(Version difference data)
──────────
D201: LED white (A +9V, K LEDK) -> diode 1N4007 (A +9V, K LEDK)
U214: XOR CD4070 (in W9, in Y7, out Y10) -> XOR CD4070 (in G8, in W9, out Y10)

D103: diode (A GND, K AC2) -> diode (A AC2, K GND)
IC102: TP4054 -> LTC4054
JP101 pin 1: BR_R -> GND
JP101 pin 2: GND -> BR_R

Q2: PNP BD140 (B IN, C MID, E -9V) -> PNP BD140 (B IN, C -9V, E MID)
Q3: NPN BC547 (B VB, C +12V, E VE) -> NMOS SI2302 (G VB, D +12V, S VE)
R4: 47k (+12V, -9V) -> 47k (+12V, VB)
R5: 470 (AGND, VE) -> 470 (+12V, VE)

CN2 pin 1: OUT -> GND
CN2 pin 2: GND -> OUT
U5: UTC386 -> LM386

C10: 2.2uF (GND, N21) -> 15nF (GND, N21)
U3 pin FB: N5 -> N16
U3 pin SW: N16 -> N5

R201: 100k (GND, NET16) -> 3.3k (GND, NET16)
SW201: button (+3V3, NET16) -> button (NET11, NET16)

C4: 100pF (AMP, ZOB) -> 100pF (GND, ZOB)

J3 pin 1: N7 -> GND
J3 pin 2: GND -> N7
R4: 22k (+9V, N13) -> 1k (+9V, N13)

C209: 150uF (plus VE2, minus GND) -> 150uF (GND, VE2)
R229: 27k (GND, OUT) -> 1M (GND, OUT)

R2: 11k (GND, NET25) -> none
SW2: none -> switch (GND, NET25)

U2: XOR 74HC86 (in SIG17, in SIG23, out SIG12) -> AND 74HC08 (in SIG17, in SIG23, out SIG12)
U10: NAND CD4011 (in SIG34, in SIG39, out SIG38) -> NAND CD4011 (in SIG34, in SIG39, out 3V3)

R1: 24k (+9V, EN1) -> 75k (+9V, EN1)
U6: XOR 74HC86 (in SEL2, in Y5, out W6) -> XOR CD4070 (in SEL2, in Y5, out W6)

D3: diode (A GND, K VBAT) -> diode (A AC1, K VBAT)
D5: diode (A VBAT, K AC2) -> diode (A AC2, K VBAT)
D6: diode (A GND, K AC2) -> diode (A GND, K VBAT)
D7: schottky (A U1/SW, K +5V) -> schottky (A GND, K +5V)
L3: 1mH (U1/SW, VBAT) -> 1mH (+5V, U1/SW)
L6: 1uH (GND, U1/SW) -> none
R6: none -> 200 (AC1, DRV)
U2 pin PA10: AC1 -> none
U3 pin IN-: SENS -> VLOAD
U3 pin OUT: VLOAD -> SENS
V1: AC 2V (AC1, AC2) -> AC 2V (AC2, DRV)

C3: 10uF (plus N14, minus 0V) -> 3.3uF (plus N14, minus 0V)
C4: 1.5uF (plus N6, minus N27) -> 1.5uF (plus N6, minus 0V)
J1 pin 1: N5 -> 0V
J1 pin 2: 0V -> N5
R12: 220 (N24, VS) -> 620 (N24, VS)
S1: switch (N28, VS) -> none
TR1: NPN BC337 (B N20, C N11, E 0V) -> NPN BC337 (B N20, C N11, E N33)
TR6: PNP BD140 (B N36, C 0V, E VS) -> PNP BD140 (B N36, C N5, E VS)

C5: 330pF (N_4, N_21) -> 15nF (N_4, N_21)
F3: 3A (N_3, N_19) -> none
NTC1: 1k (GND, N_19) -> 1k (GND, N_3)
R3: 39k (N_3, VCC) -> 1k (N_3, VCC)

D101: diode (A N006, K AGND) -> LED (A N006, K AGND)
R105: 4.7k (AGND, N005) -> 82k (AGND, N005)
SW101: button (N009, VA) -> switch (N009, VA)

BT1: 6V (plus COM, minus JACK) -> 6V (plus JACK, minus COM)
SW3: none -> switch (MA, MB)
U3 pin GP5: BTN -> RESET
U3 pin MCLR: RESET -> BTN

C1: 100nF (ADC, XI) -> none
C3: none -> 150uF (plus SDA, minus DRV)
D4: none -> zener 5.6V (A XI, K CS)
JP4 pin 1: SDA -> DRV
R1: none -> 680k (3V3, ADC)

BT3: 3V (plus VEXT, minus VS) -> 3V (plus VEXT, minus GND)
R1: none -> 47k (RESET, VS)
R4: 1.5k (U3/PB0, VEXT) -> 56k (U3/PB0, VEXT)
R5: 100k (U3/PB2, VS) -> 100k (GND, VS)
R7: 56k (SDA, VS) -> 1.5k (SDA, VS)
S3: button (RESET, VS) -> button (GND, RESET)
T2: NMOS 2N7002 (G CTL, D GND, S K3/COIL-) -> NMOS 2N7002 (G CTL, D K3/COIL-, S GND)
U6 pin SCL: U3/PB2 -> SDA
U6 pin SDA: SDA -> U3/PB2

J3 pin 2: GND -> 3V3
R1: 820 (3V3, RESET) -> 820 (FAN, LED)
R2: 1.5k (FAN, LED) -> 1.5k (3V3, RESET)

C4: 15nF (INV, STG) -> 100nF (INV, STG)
──────────
=== Task instructions ===
The lines from the one holding "U6 pin SDA: SDA -> U3/PB2" to the final line of the entries, both included, are what should be output, exactly and alone.

=== Task response ===
U6 pin SDA: SDA -> U3/PB2

J3 pin 2: GND -> 3V3
R1: 820 (3V3, RESET) -> 820 (FAN, LED)
R2: 1.5k (FAN, LED) -> 1.5k (3V3, RESET)

C4: 15nF (INV, STG) -> 100nF (INV, STG)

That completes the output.